◆ WORK TO COMPLETE: Go through the entries one line at a time, and gather every line that has the word "green".

◆ TASK INPUT:
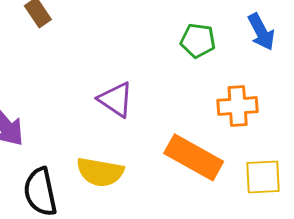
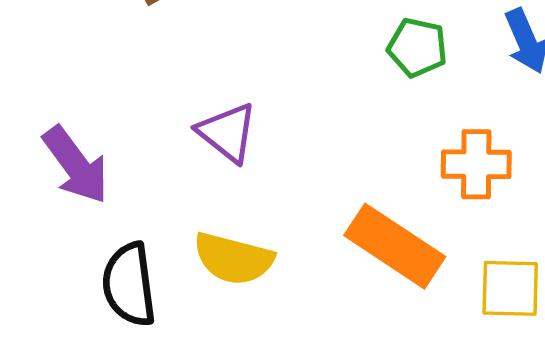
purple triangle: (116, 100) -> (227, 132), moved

* * *

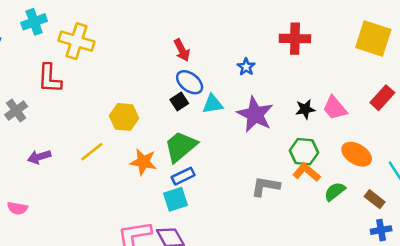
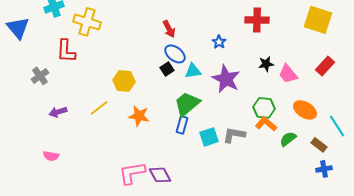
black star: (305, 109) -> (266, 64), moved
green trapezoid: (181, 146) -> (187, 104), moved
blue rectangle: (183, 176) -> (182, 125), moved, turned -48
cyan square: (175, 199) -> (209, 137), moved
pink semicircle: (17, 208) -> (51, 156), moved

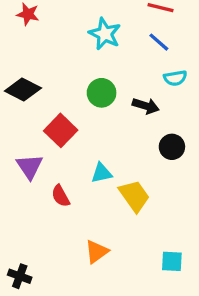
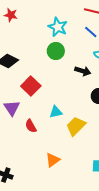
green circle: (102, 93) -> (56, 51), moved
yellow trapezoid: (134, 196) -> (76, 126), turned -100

◆ REPLY TO THE EXERCISE:
green trapezoid: (181, 146) -> (187, 104), moved
green circle: (102, 93) -> (56, 51), moved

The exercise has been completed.